# [WHAT YOU NEED TO DO]
Count up the lines below where the word "arrow" shows up, and respond with the number alone.

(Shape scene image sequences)
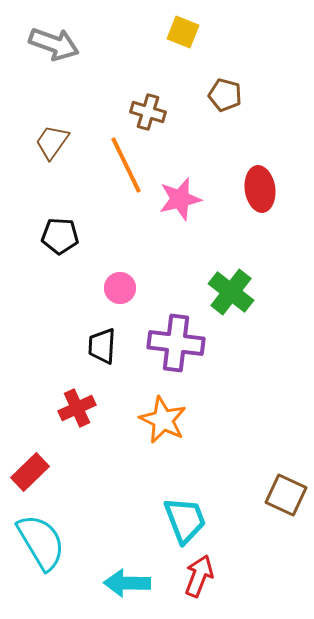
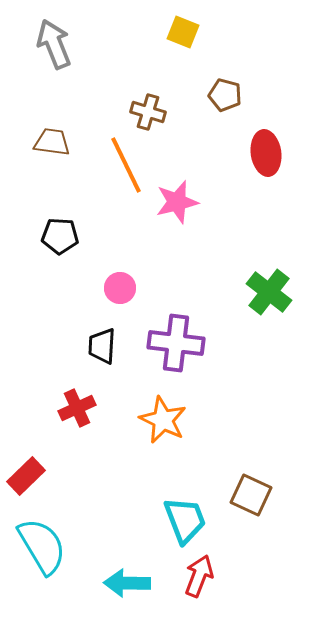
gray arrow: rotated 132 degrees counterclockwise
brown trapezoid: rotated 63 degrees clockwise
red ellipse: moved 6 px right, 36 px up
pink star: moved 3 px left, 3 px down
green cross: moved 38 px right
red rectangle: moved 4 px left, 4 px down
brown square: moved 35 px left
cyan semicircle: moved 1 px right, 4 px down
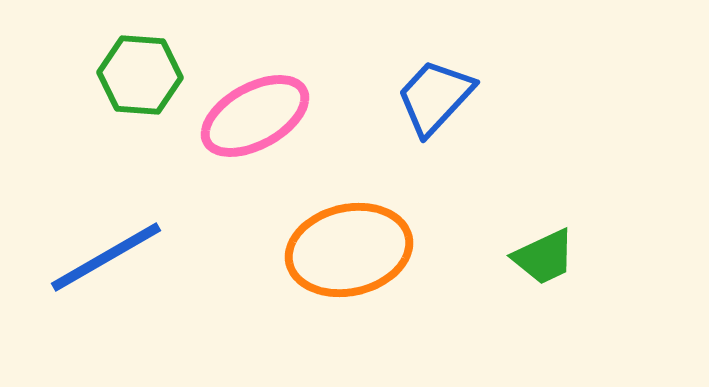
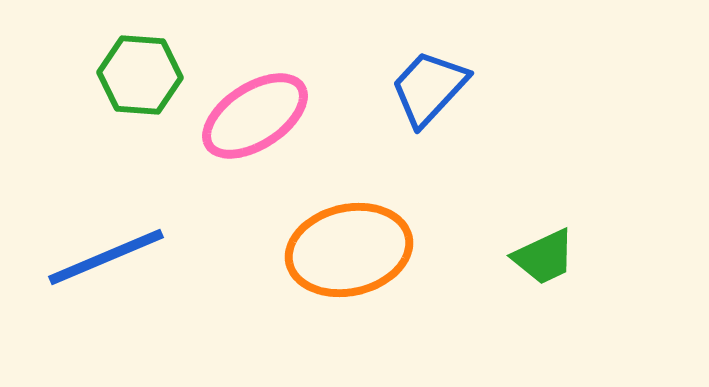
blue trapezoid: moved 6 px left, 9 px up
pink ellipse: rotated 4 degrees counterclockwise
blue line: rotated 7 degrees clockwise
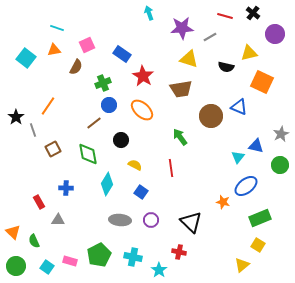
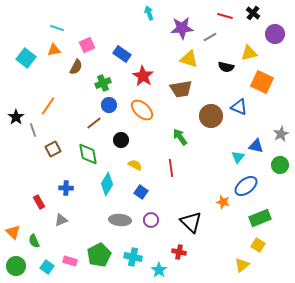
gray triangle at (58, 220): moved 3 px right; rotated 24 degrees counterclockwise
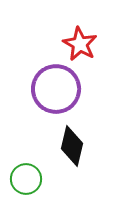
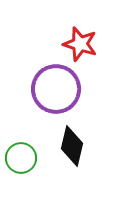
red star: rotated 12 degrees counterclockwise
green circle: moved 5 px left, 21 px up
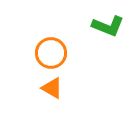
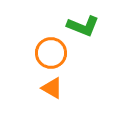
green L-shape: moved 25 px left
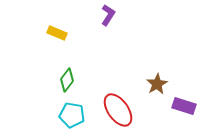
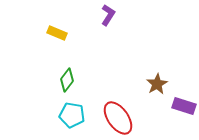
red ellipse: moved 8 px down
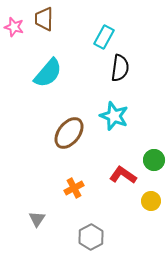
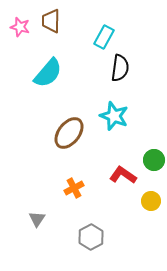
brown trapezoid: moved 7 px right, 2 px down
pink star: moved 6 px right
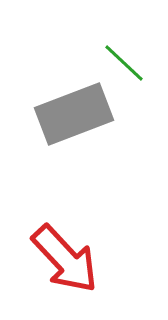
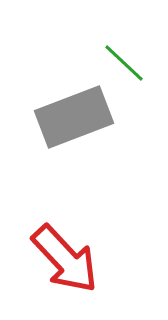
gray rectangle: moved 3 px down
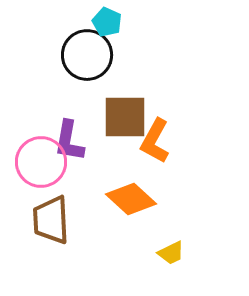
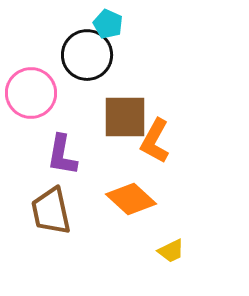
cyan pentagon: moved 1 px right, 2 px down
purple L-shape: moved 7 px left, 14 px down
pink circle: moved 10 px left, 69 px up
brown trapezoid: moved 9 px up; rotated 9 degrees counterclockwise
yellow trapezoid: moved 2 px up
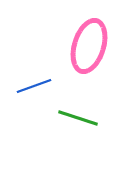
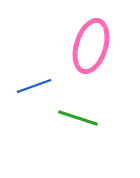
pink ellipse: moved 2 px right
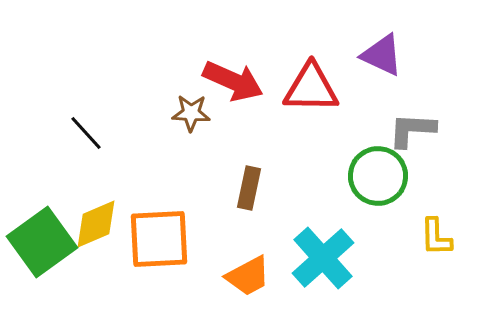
==
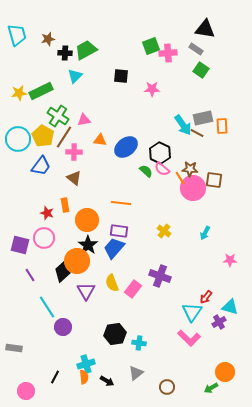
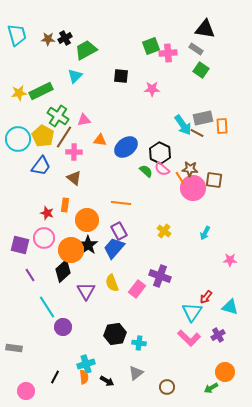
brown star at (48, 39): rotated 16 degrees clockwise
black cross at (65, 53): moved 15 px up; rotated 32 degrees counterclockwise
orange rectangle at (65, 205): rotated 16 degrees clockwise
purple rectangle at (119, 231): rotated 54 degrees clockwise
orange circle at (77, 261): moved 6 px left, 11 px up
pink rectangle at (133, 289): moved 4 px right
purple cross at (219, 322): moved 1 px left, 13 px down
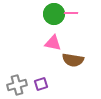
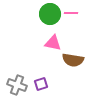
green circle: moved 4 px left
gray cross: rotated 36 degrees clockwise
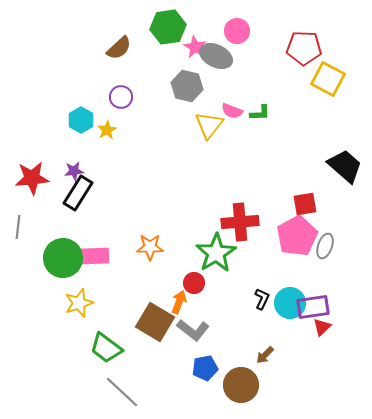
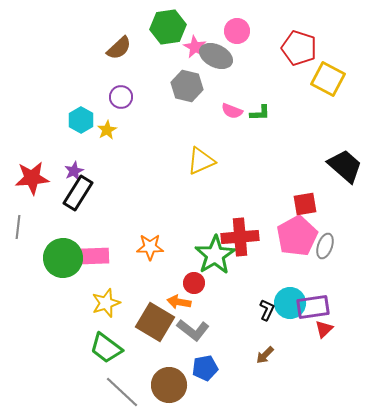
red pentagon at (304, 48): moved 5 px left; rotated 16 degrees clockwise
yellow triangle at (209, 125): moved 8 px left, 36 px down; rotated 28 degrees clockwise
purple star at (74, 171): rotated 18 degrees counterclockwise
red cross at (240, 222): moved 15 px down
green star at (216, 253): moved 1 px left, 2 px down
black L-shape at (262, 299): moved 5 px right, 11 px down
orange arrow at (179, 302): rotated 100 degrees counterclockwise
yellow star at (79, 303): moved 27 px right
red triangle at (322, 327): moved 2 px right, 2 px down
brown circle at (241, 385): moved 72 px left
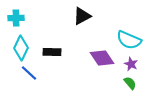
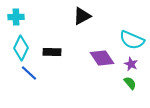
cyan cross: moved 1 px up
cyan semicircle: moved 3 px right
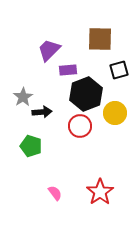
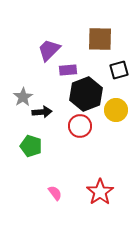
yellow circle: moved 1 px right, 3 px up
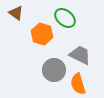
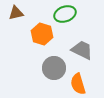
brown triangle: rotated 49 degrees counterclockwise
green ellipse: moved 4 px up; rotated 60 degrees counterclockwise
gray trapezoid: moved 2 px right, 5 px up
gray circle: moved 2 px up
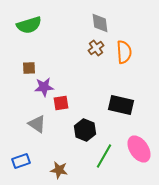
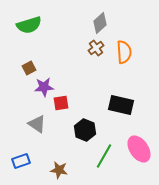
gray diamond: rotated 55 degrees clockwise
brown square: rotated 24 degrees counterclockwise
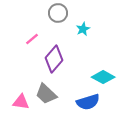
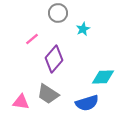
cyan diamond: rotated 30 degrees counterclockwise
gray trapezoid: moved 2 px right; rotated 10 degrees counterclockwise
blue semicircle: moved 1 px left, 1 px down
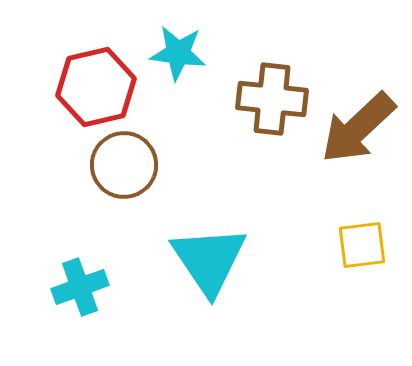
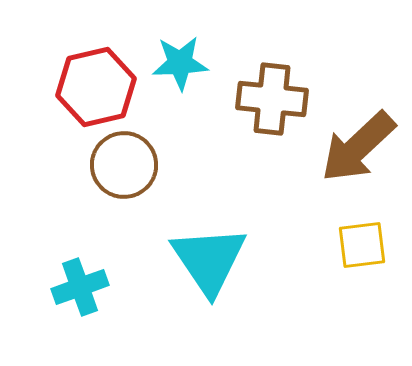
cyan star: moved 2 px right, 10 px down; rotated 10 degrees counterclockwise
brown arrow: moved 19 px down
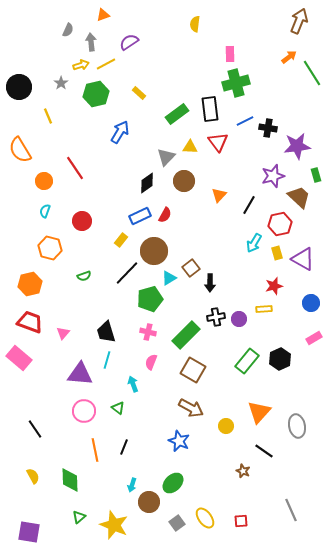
--
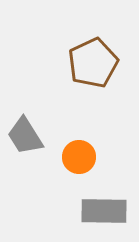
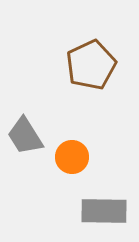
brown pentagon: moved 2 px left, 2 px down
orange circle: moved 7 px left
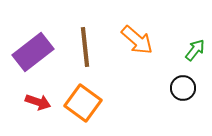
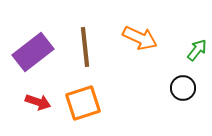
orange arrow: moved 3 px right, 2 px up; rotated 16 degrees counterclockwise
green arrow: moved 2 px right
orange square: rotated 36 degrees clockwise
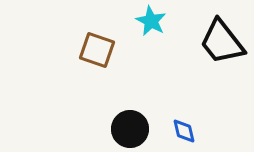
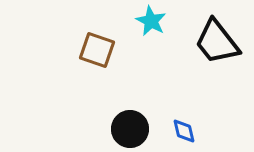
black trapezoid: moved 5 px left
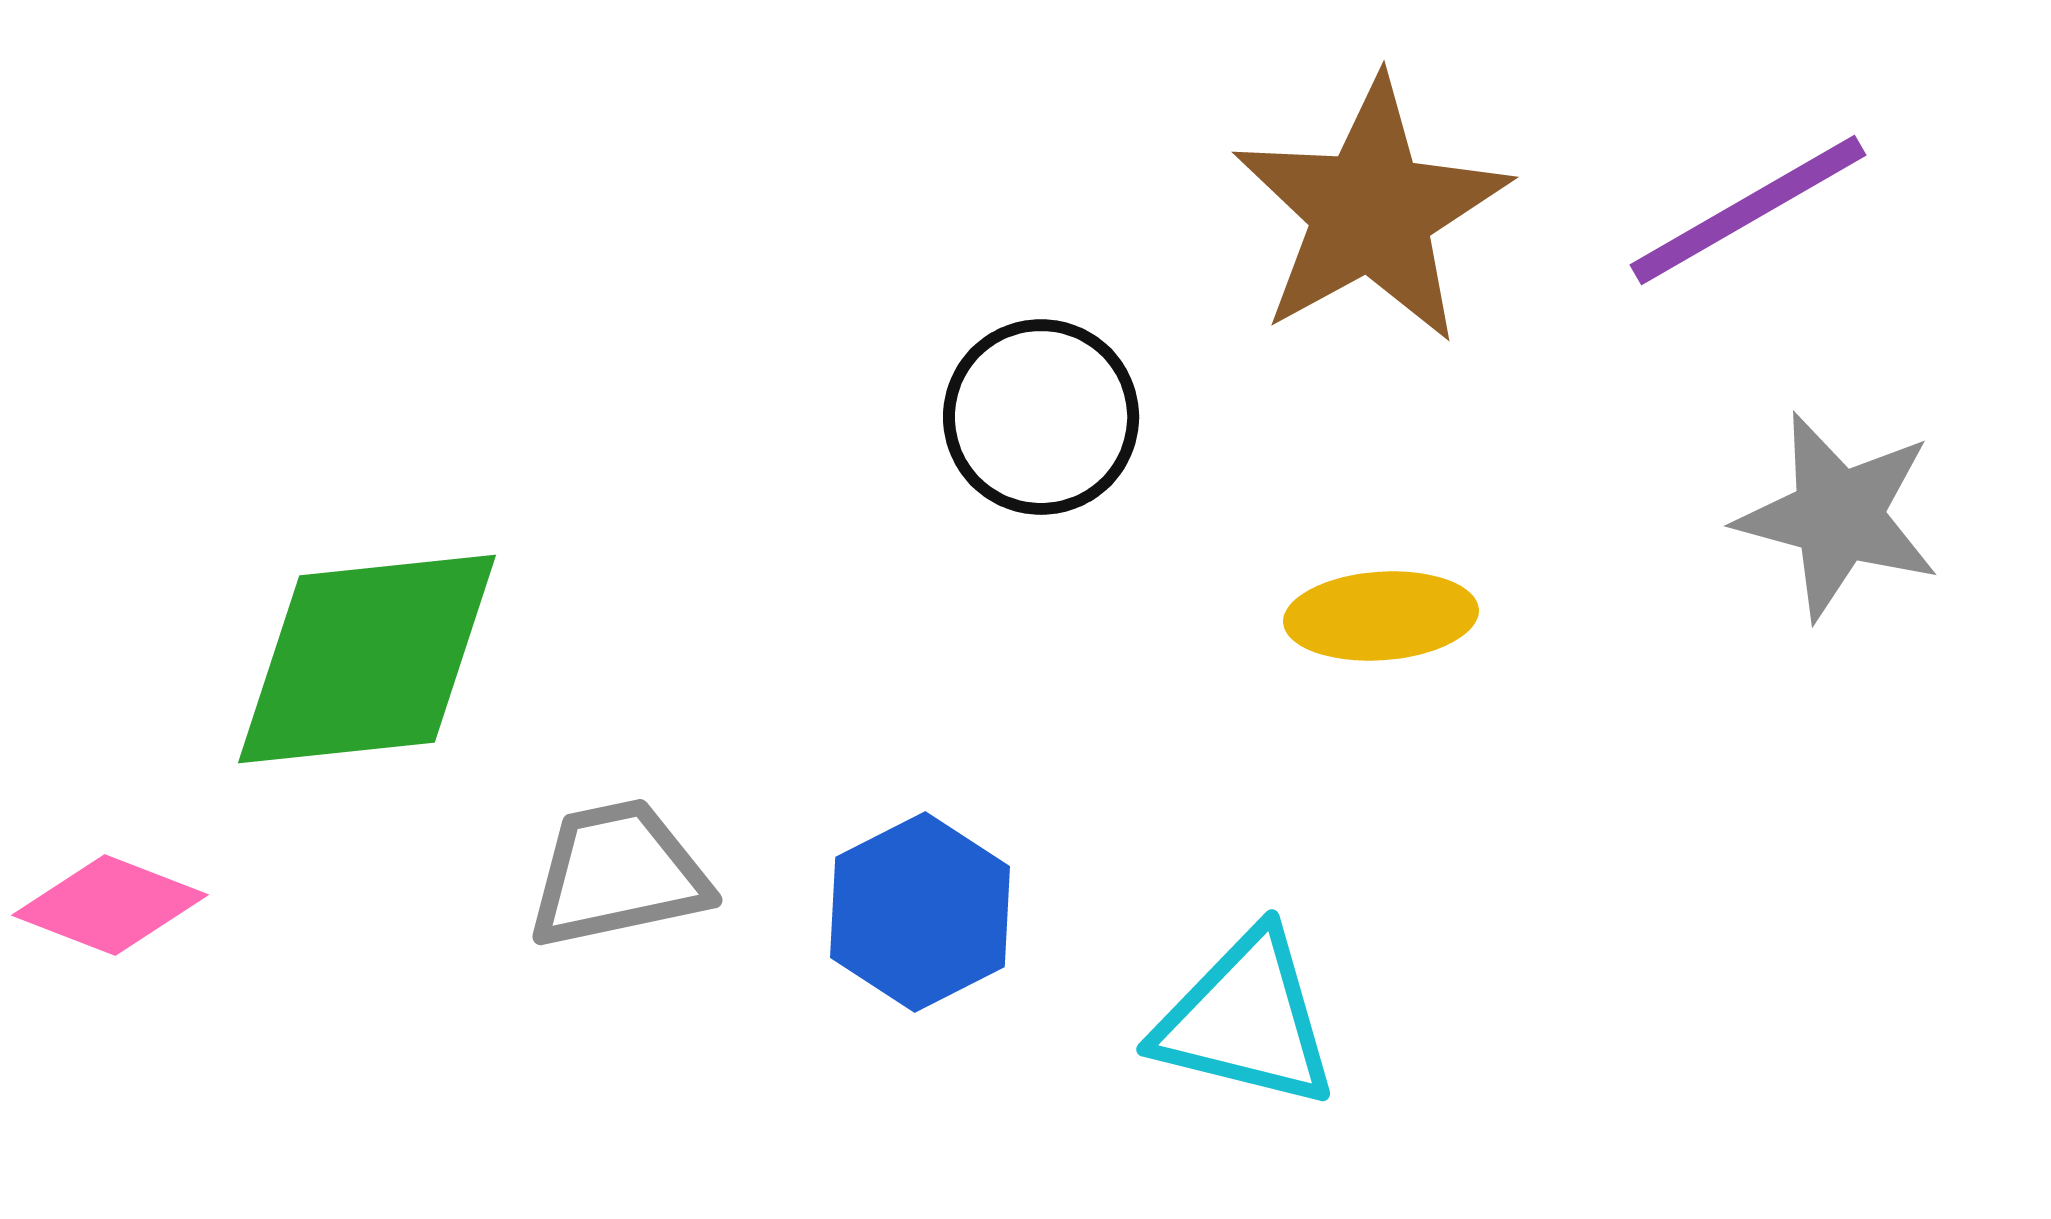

# [SOLUTION BELOW]
5